**TASK GOAL**
An exact, complete copy of the entries below is required, minus any pictures.

**RECORDED DATA**
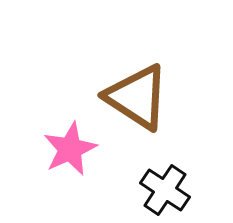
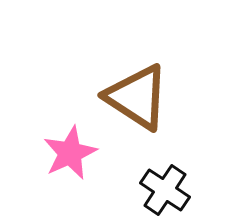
pink star: moved 4 px down
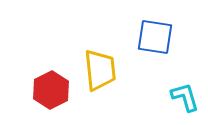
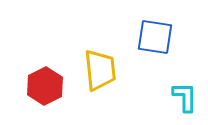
red hexagon: moved 6 px left, 4 px up
cyan L-shape: rotated 16 degrees clockwise
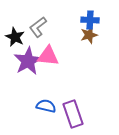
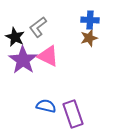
brown star: moved 3 px down
pink triangle: rotated 20 degrees clockwise
purple star: moved 5 px left, 1 px up; rotated 8 degrees counterclockwise
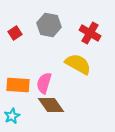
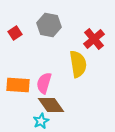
red cross: moved 4 px right, 6 px down; rotated 20 degrees clockwise
yellow semicircle: rotated 52 degrees clockwise
cyan star: moved 29 px right, 5 px down
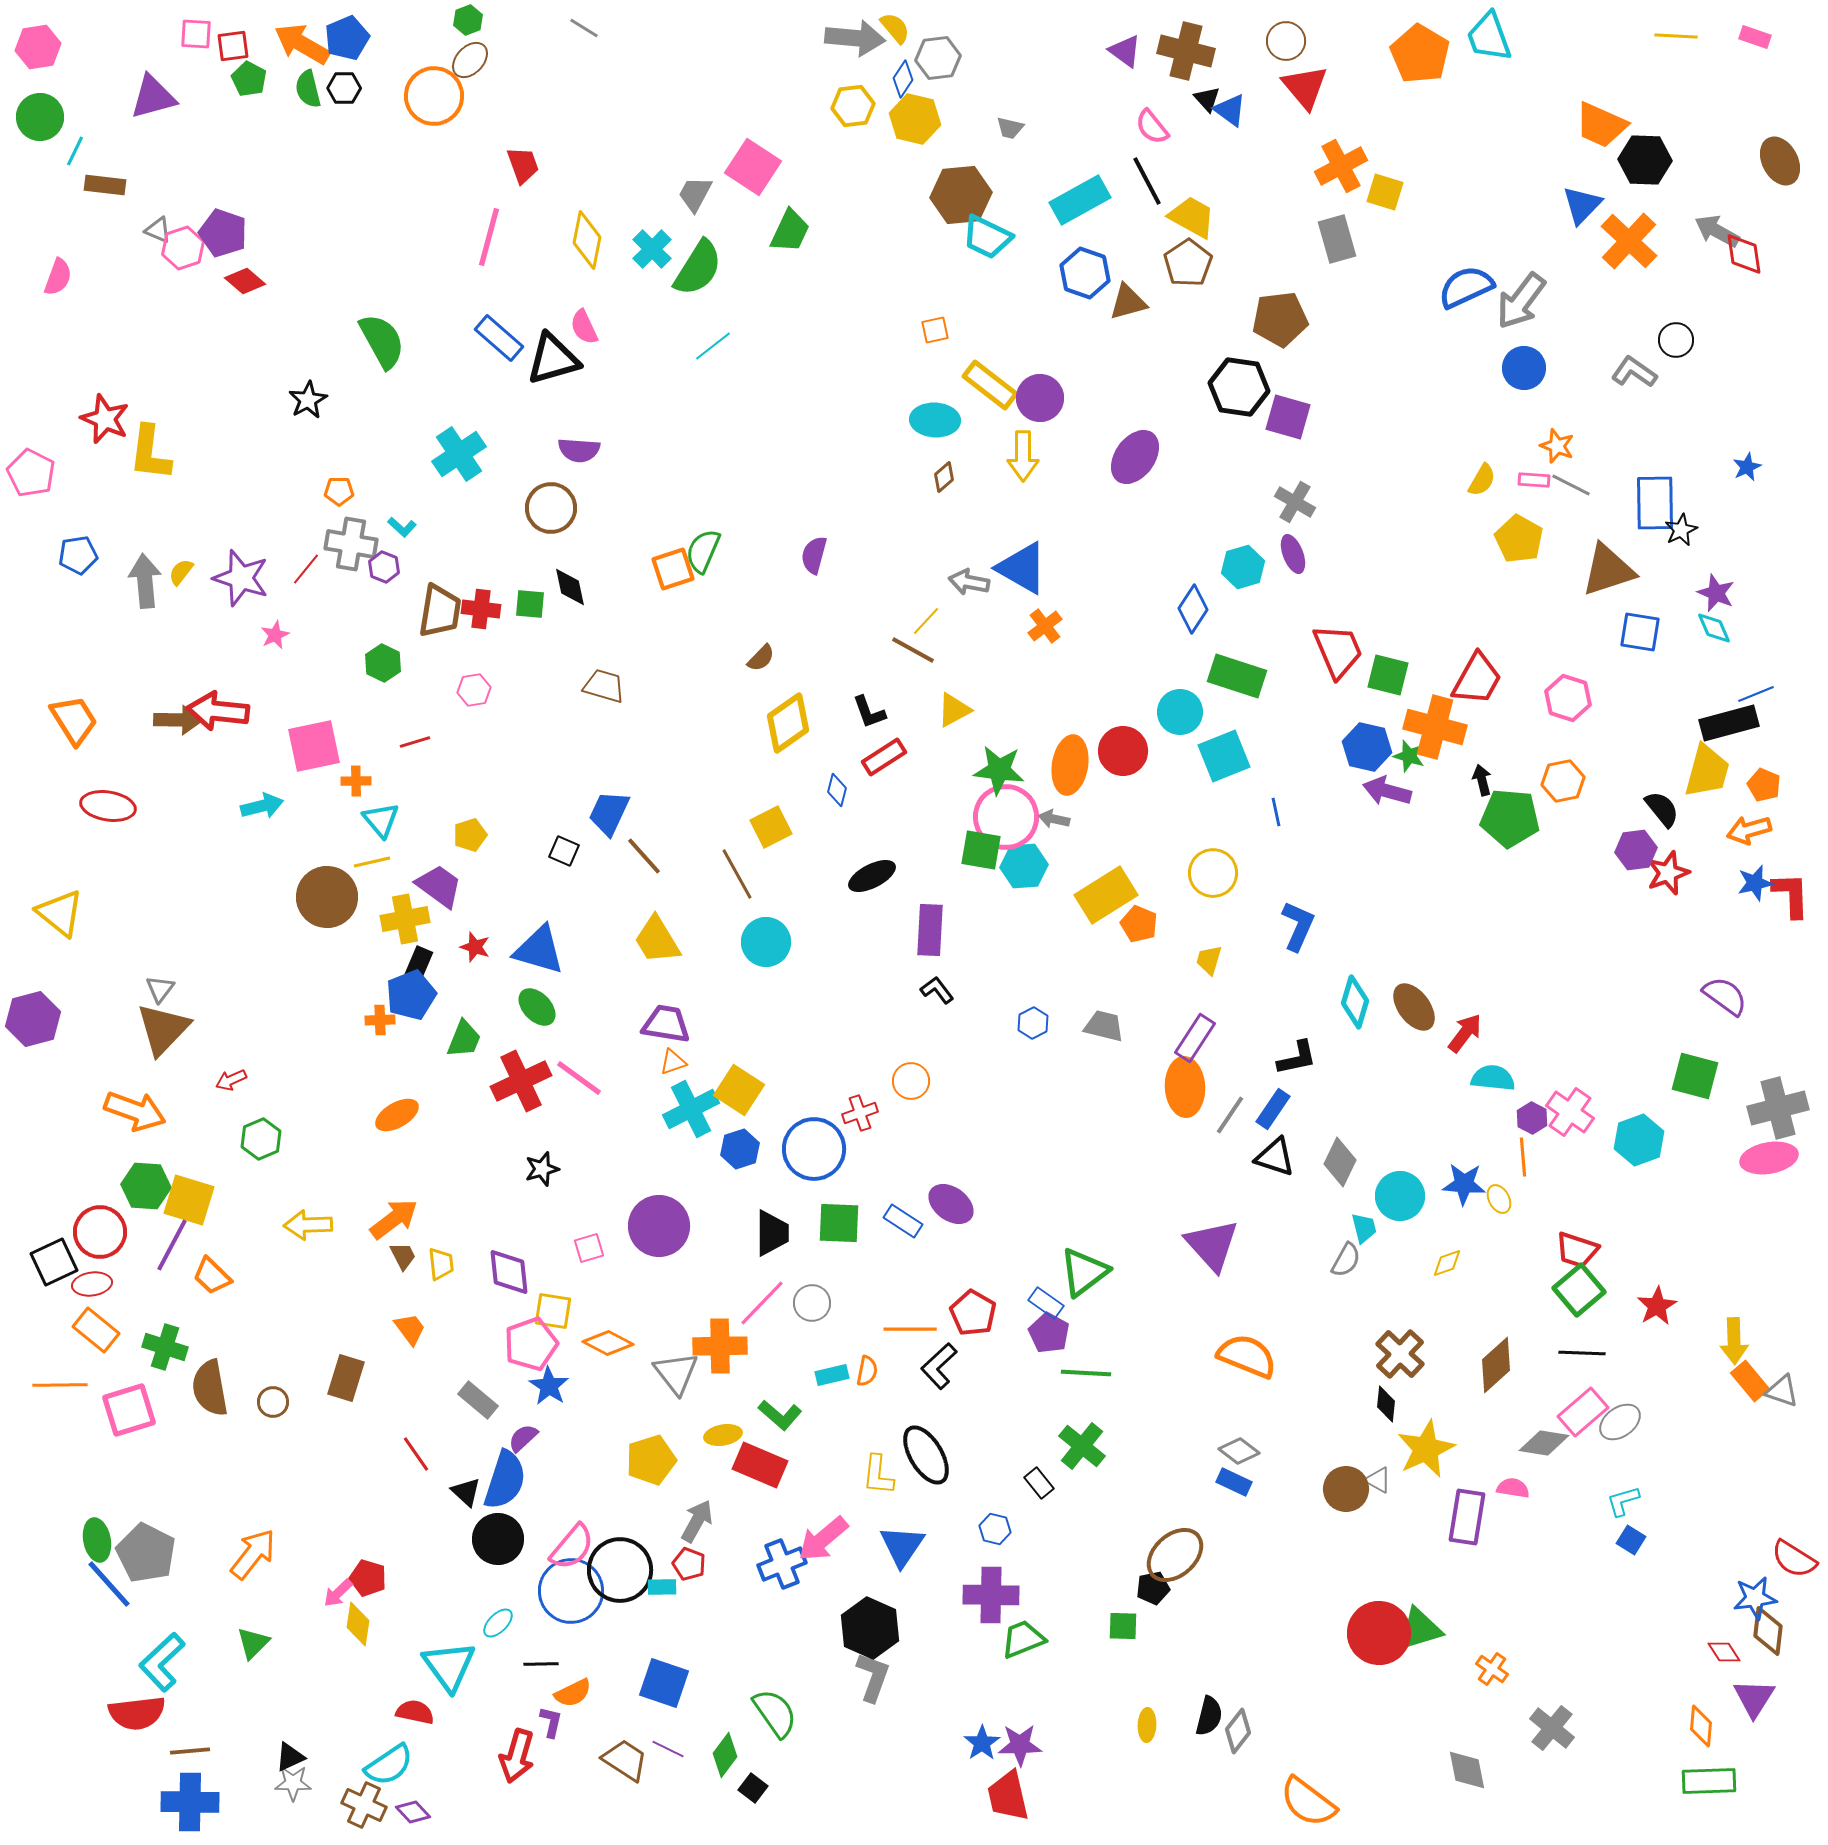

**TASK RESPONSE**
pink star: moved 4 px down
red hexagon: moved 6 px left, 4 px up
cyan L-shape: rotated 16 degrees clockwise
brown star: moved 3 px down
pink triangle: rotated 20 degrees clockwise
purple star: moved 5 px left, 1 px up; rotated 8 degrees counterclockwise
red cross: moved 4 px right, 6 px down; rotated 20 degrees clockwise
yellow semicircle: rotated 52 degrees clockwise
cyan star: moved 29 px right, 5 px down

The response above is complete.